• Task goal: I'd like the entries repeated exactly, without their pictures.

Scene comparison data:

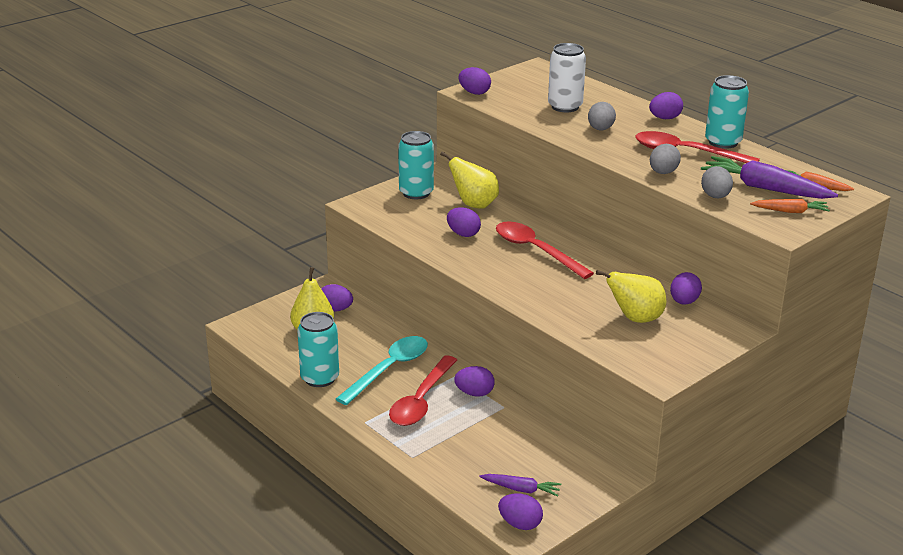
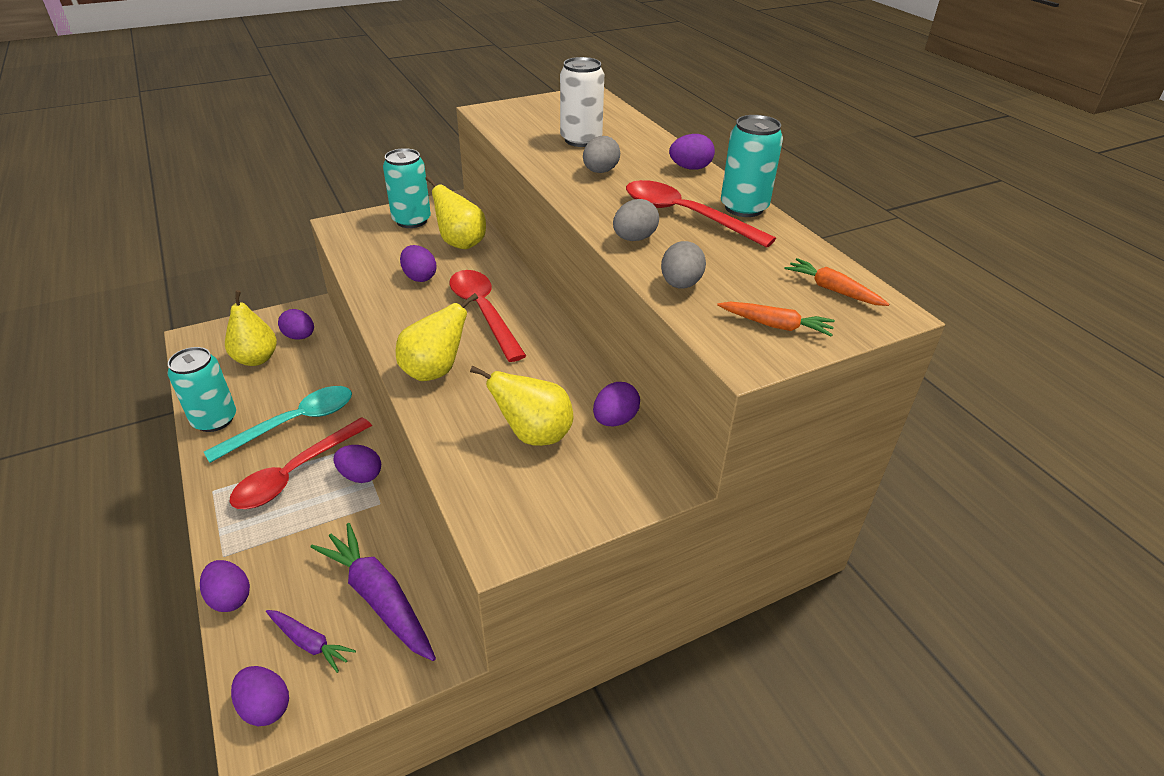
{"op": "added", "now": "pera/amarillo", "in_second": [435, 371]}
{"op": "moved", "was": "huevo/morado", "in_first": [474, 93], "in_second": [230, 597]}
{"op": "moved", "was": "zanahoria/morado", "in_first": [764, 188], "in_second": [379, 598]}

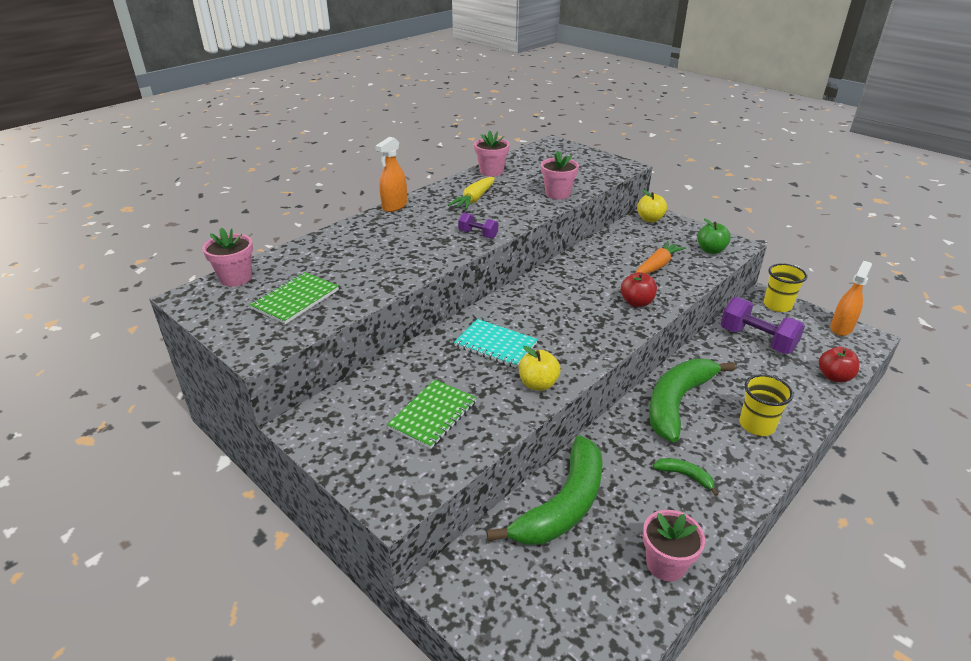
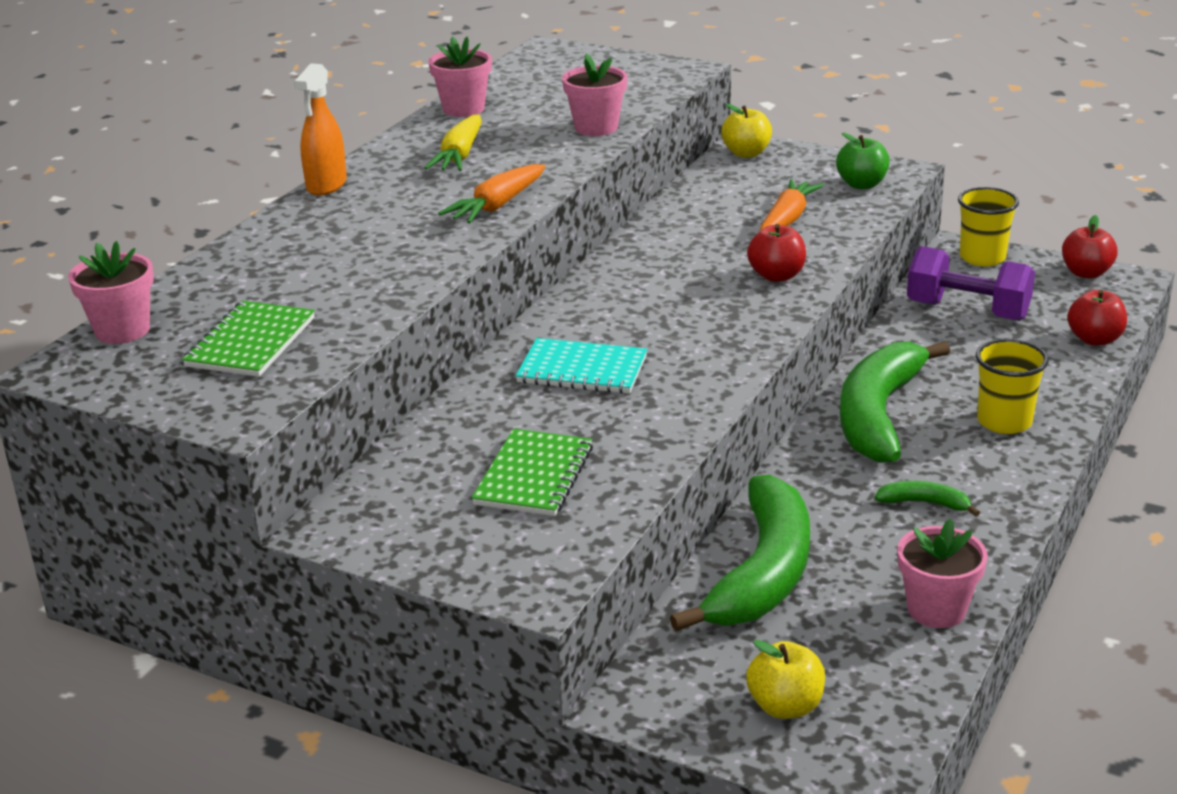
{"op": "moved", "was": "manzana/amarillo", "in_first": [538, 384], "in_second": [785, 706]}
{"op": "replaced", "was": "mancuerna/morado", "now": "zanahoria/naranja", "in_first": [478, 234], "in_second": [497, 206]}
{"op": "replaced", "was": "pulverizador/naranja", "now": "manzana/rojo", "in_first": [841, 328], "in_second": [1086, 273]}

• Final answer:
{"op": "added", "now": "pera/amarillo", "in_second": [435, 371]}
{"op": "moved", "was": "huevo/morado", "in_first": [474, 93], "in_second": [230, 597]}
{"op": "moved", "was": "zanahoria/morado", "in_first": [764, 188], "in_second": [379, 598]}

{"op": "moved", "was": "manzana/amarillo", "in_first": [538, 384], "in_second": [785, 706]}
{"op": "replaced", "was": "mancuerna/morado", "now": "zanahoria/naranja", "in_first": [478, 234], "in_second": [497, 206]}
{"op": "replaced", "was": "pulverizador/naranja", "now": "manzana/rojo", "in_first": [841, 328], "in_second": [1086, 273]}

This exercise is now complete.